▶ **Exercise details**:
What lines of the data below hold the string "Duarte"? Copy each one out.

▶ **Information shown**:
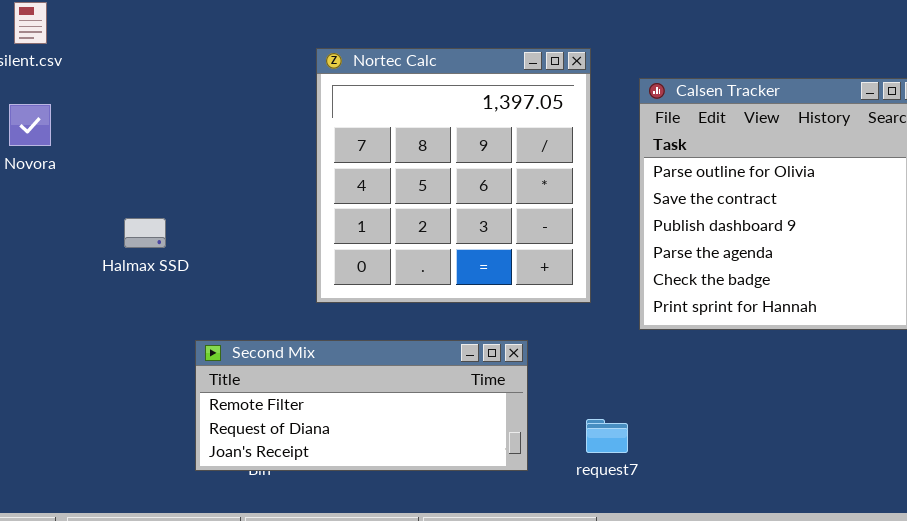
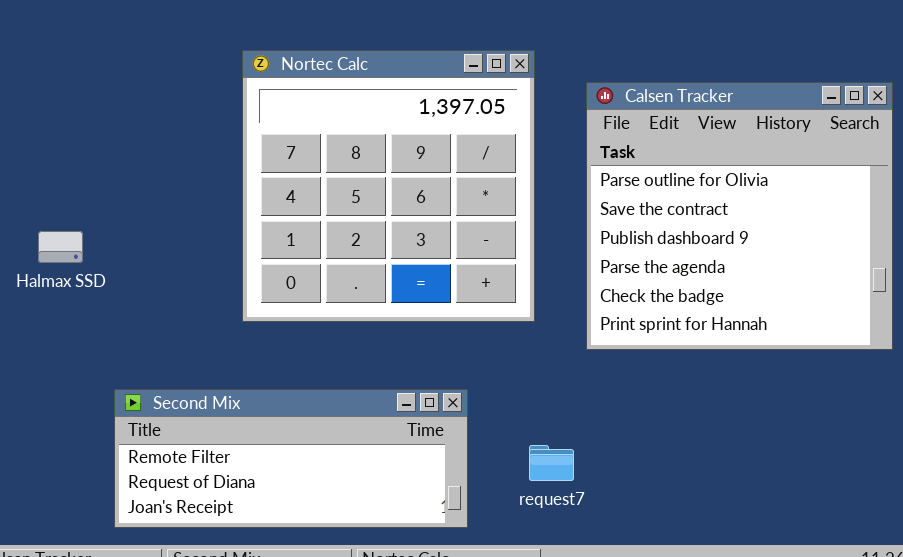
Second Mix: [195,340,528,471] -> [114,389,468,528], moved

...

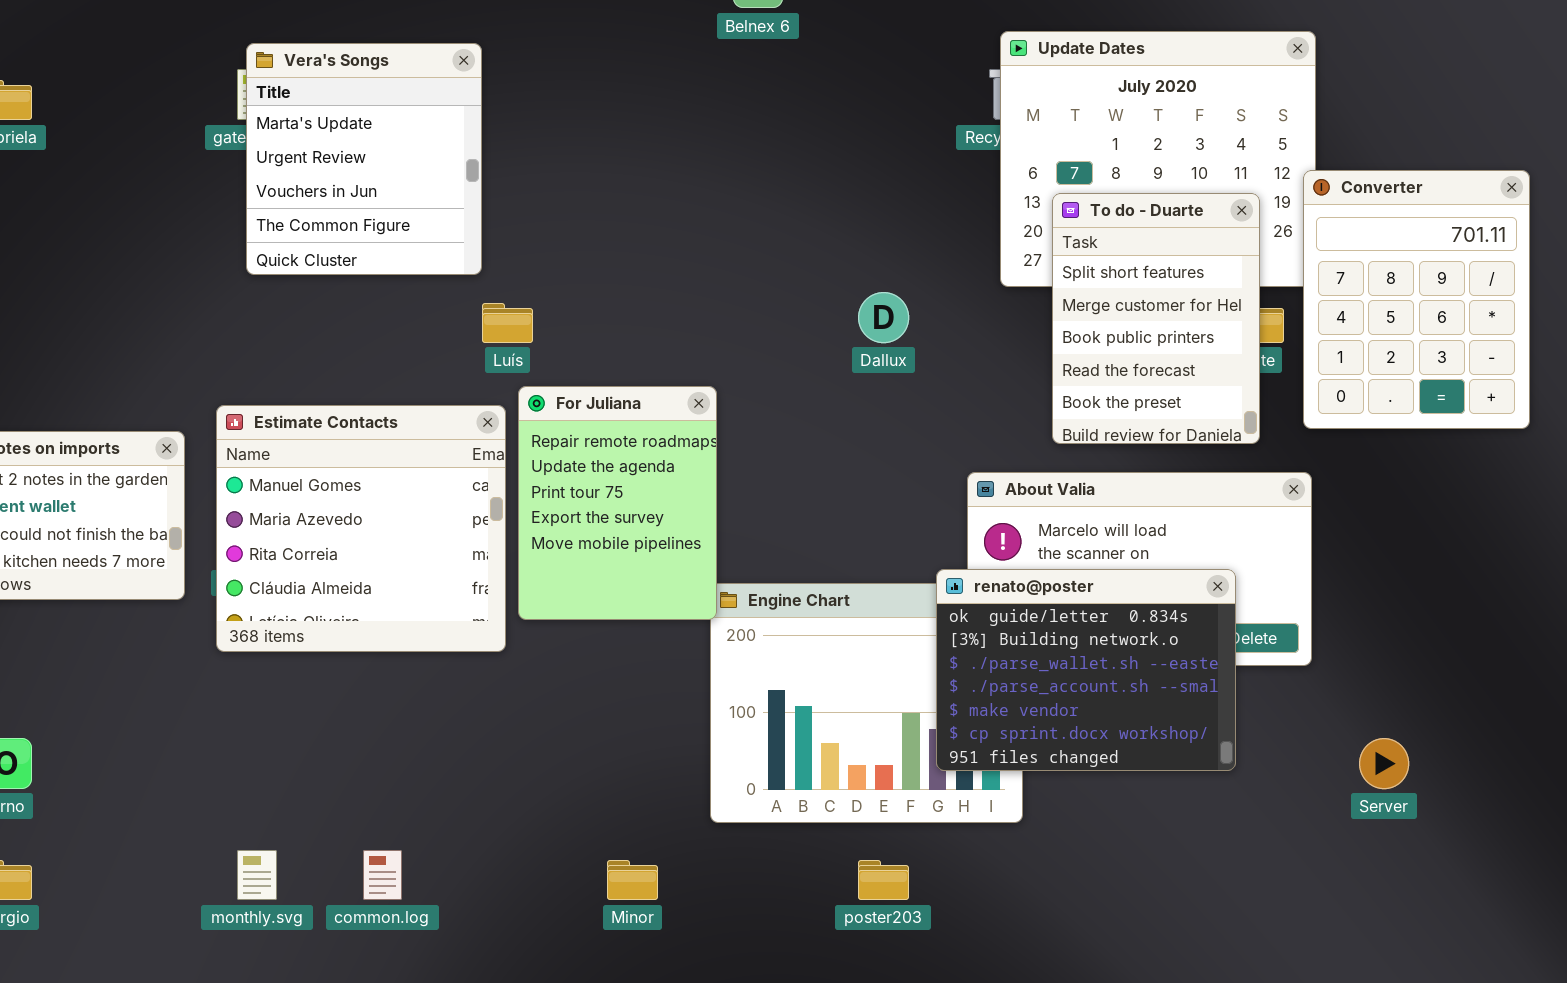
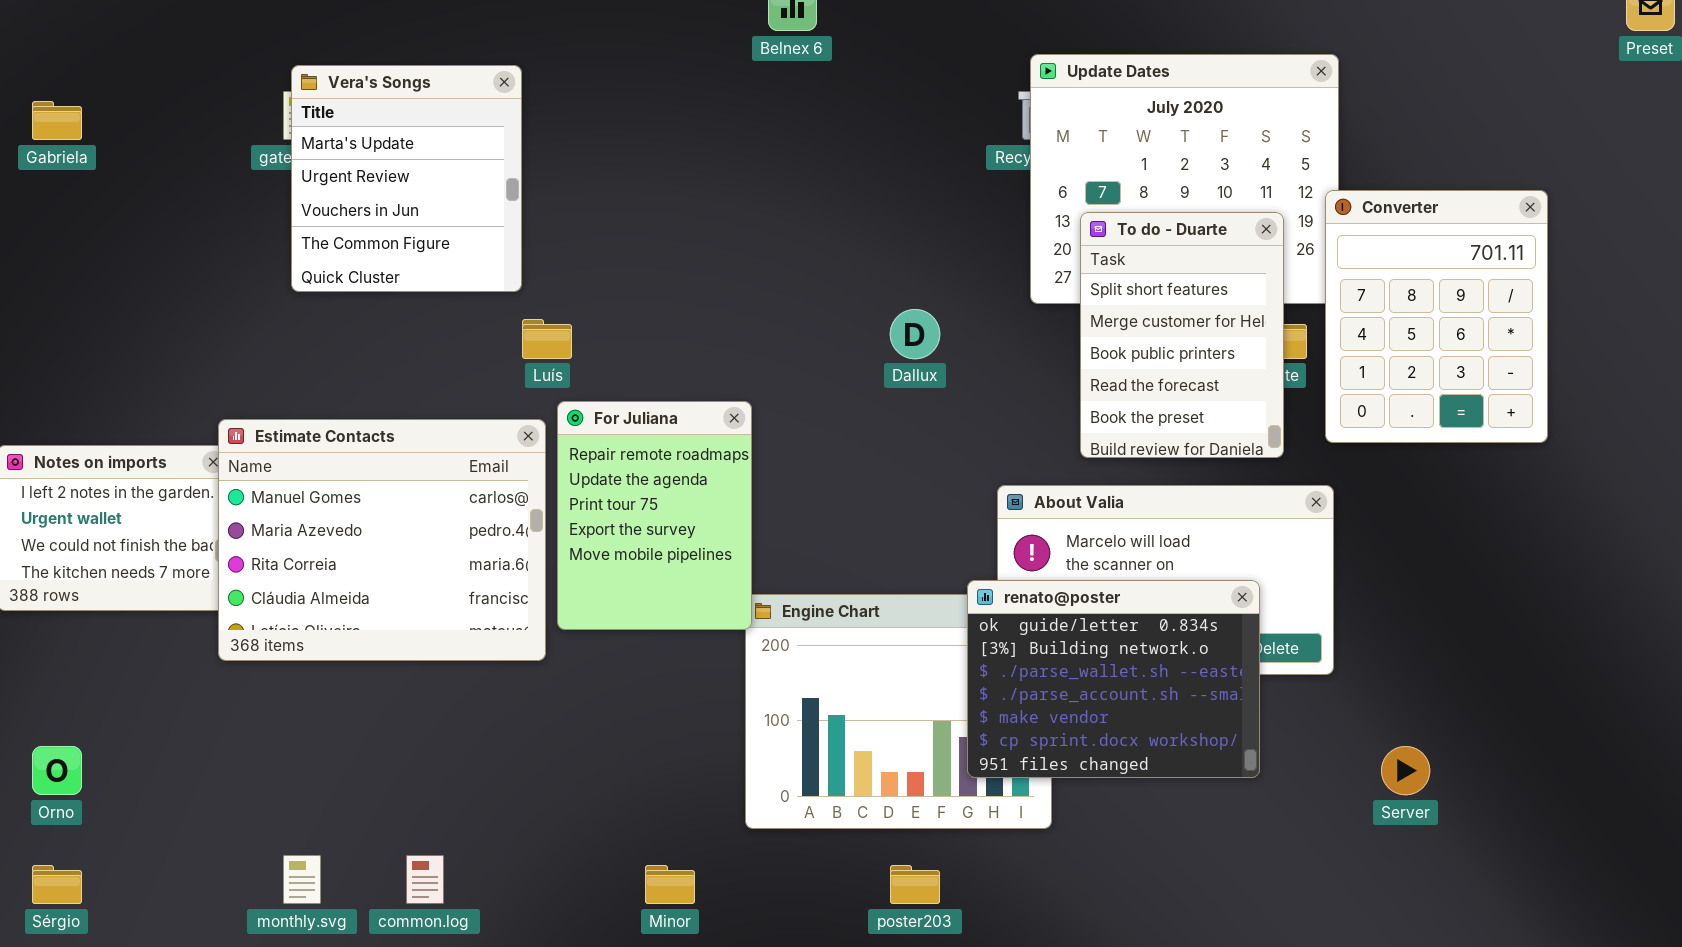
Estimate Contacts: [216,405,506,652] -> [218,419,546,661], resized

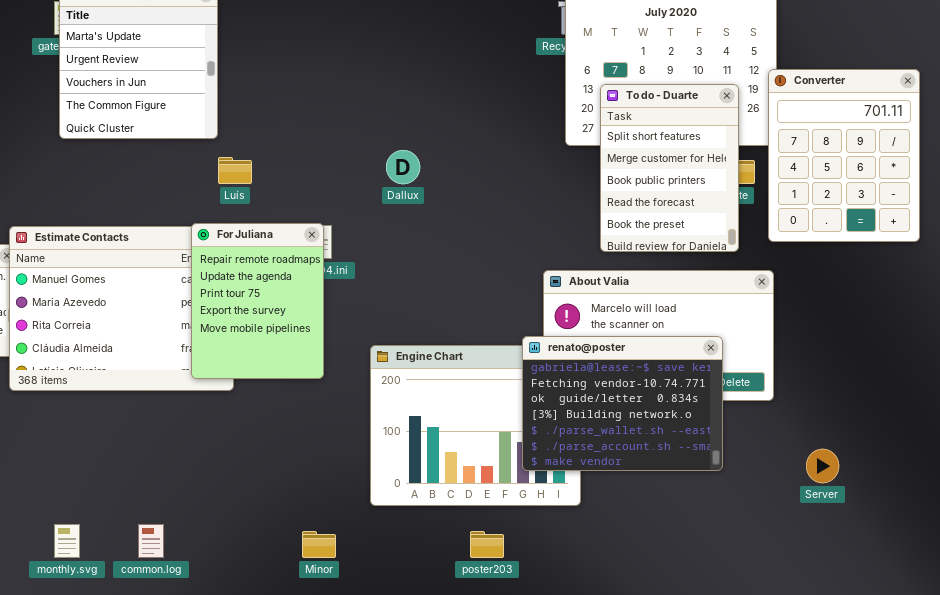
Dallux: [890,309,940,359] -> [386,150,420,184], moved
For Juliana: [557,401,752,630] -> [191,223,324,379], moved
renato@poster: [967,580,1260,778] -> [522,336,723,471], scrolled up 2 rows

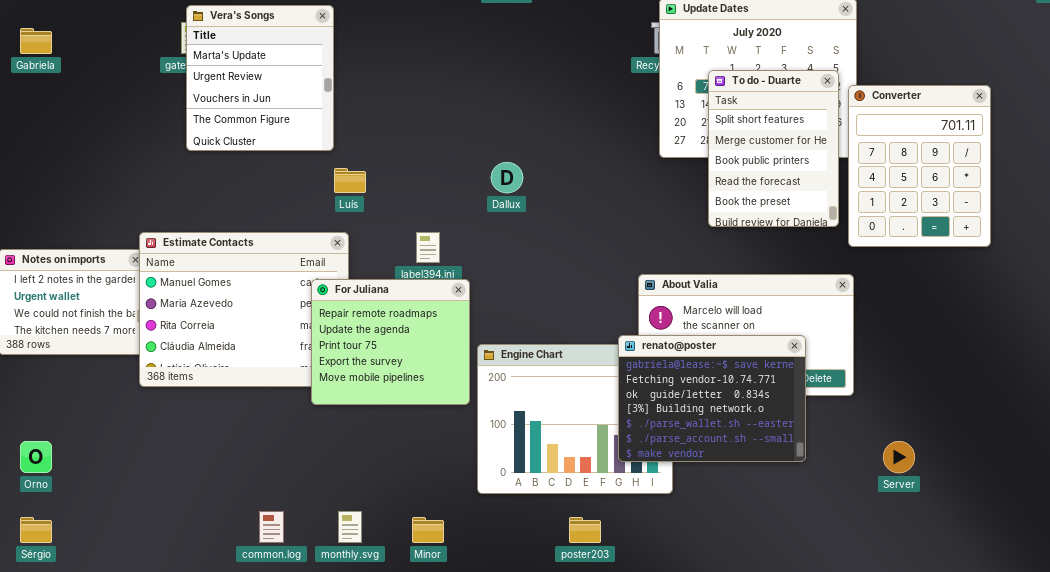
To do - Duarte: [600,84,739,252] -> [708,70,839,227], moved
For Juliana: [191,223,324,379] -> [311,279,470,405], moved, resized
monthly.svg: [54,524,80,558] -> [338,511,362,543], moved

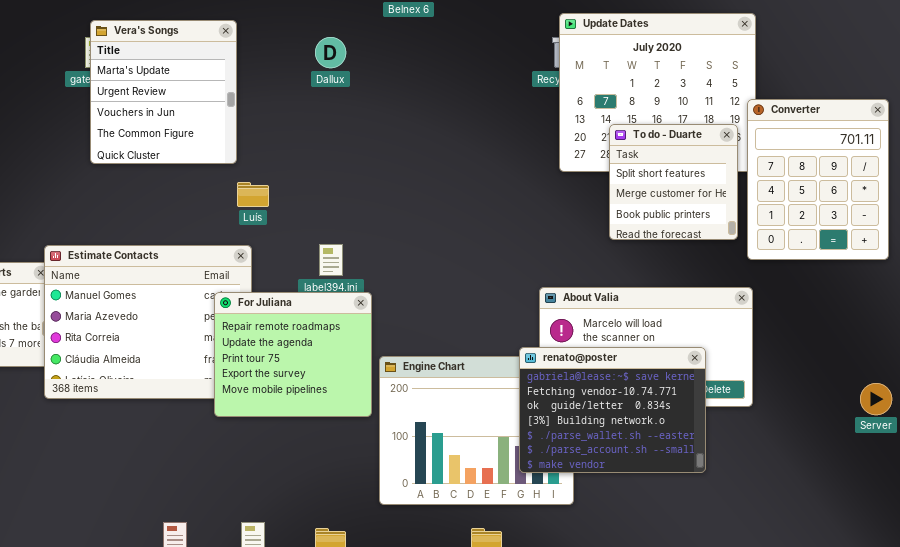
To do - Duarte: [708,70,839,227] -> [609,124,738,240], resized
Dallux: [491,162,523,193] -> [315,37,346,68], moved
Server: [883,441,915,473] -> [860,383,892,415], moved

▶ **Result**:
To do - Duarte: [600,84,739,252] -> [708,70,839,227], moved
To do - Duarte: [708,70,839,227] -> [609,124,738,240], resized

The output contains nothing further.